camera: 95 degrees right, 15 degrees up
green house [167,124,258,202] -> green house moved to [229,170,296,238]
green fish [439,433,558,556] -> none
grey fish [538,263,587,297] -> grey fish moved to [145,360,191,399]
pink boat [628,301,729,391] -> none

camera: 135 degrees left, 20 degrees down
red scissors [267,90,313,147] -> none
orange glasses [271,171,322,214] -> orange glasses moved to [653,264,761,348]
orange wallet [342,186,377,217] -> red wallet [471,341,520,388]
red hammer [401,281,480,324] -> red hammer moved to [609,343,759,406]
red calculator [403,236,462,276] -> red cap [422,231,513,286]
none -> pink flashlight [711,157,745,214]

+ + + + + + +

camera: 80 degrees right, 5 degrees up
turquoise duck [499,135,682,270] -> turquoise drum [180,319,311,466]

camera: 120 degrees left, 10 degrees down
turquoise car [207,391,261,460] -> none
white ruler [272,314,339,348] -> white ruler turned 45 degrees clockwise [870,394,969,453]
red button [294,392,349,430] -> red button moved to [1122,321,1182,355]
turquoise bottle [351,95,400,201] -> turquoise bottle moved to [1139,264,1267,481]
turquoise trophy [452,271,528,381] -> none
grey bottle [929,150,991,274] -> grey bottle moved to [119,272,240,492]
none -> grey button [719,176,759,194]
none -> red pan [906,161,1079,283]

+ + + + + + +

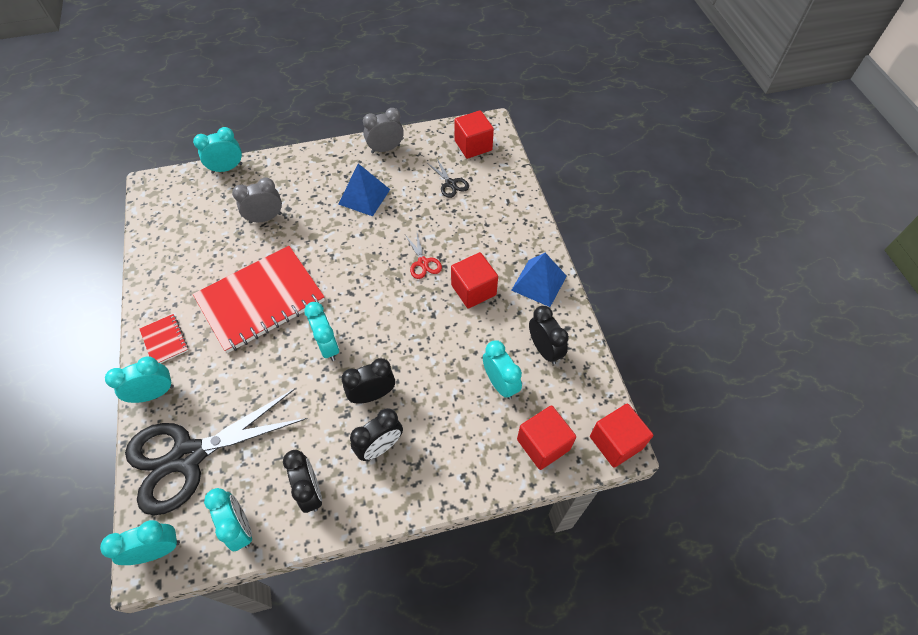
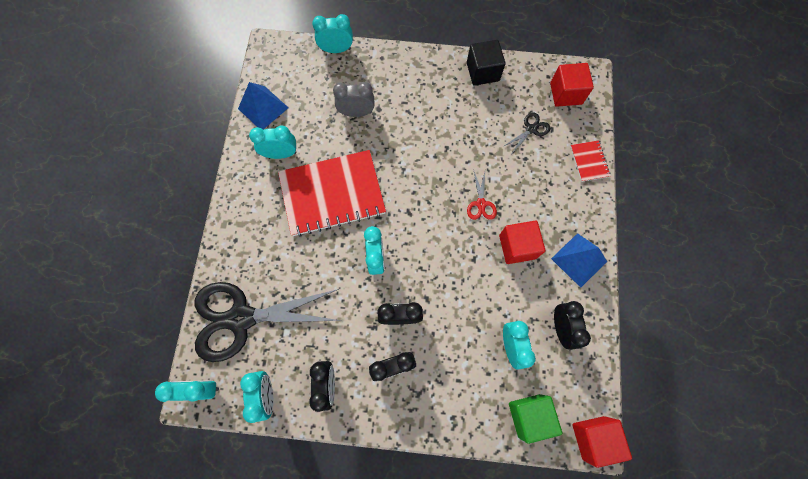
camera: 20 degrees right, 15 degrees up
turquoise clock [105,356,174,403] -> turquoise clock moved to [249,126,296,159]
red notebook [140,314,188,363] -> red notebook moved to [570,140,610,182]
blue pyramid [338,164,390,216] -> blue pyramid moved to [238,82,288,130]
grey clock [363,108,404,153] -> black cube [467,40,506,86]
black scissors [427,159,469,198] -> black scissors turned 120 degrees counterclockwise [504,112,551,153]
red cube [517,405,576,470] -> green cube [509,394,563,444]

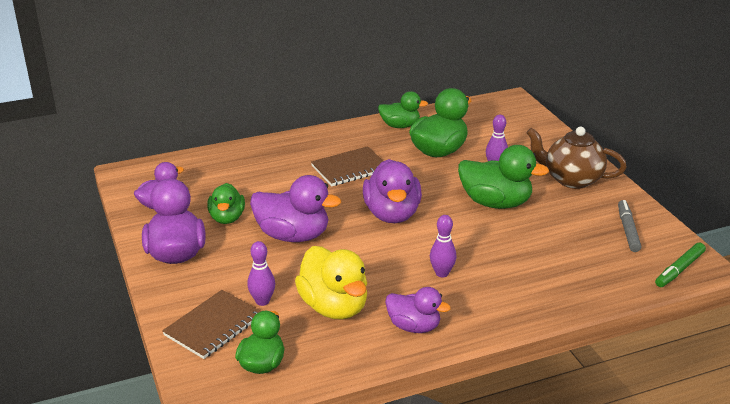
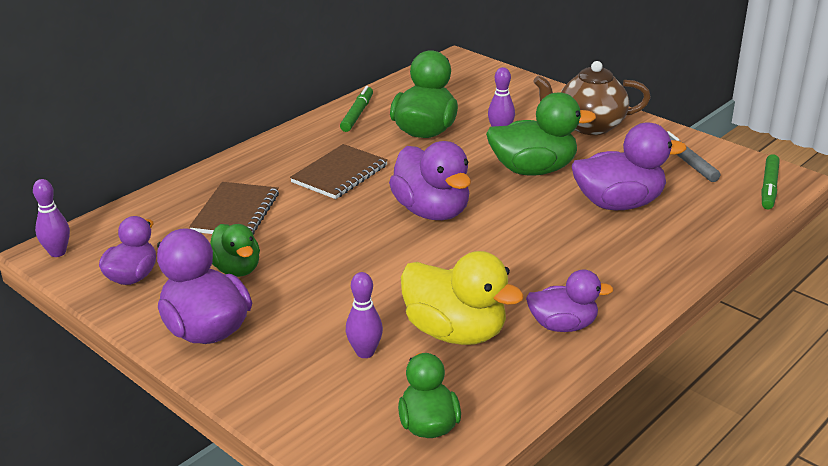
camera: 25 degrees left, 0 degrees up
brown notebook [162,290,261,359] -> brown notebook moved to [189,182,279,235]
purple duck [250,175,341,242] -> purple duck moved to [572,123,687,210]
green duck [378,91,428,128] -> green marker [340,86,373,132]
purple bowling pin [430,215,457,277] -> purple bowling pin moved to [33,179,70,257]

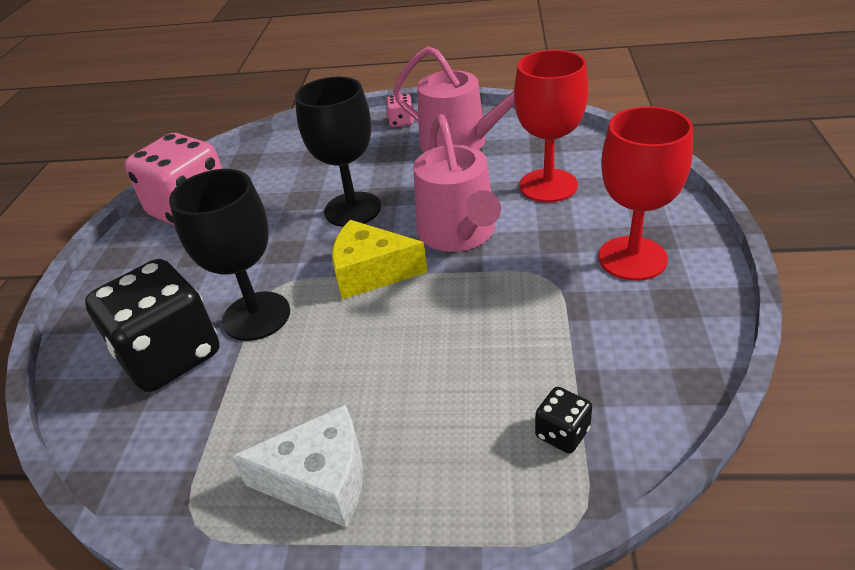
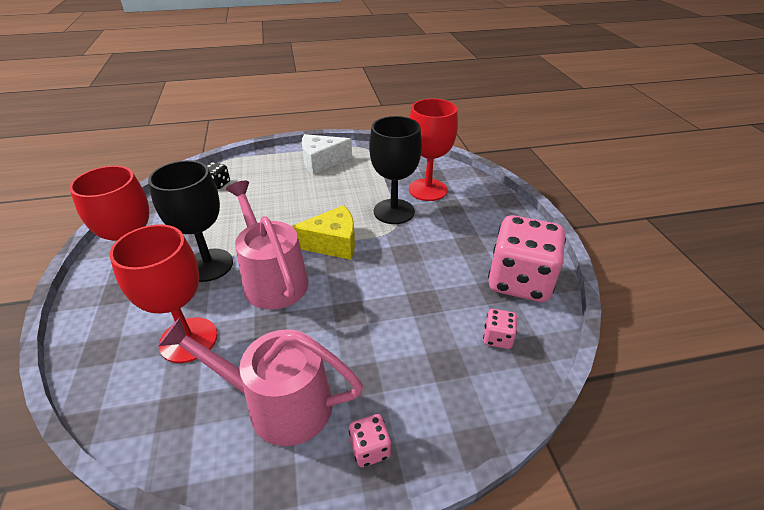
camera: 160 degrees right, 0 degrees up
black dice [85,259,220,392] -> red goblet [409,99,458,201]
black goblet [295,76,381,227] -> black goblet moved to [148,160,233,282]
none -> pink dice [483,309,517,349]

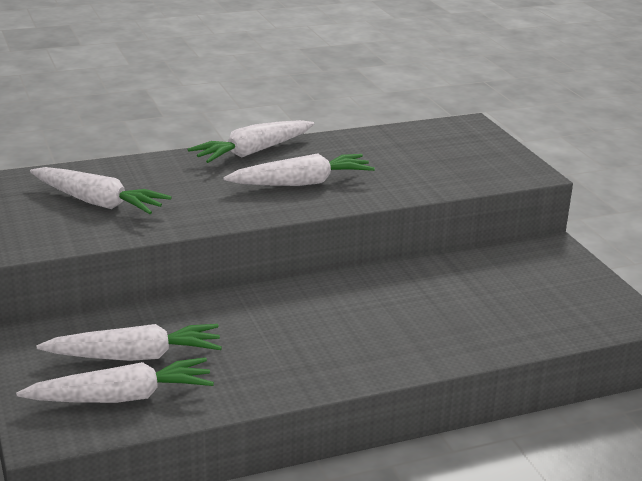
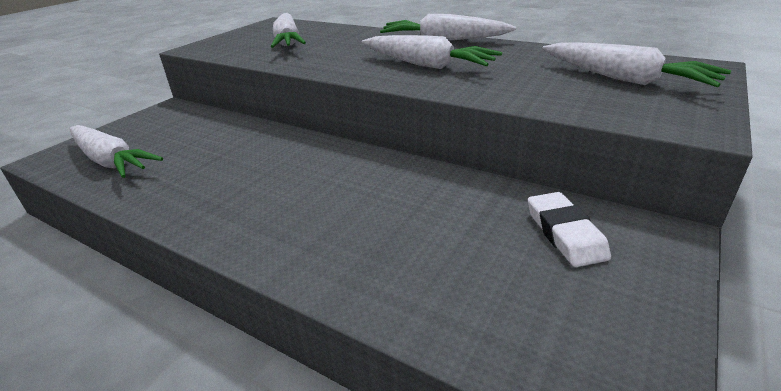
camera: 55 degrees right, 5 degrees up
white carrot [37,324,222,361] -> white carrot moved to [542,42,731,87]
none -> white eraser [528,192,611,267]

+ + + + + + +

## What the task asks
Would you copy out exactly the lines above that start at the one containing "camera: 120 degrees left, 10 degrees down" and end at the one containing "none -> red pan [906,161,1079,283]", inclusive?

## Result for this task
camera: 120 degrees left, 10 degrees down
turquoise car [207,391,261,460] -> none
white ruler [272,314,339,348] -> white ruler turned 45 degrees clockwise [870,394,969,453]
red button [294,392,349,430] -> red button moved to [1122,321,1182,355]
turquoise bottle [351,95,400,201] -> turquoise bottle moved to [1139,264,1267,481]
turquoise trophy [452,271,528,381] -> none
grey bottle [929,150,991,274] -> grey bottle moved to [119,272,240,492]
none -> grey button [719,176,759,194]
none -> red pan [906,161,1079,283]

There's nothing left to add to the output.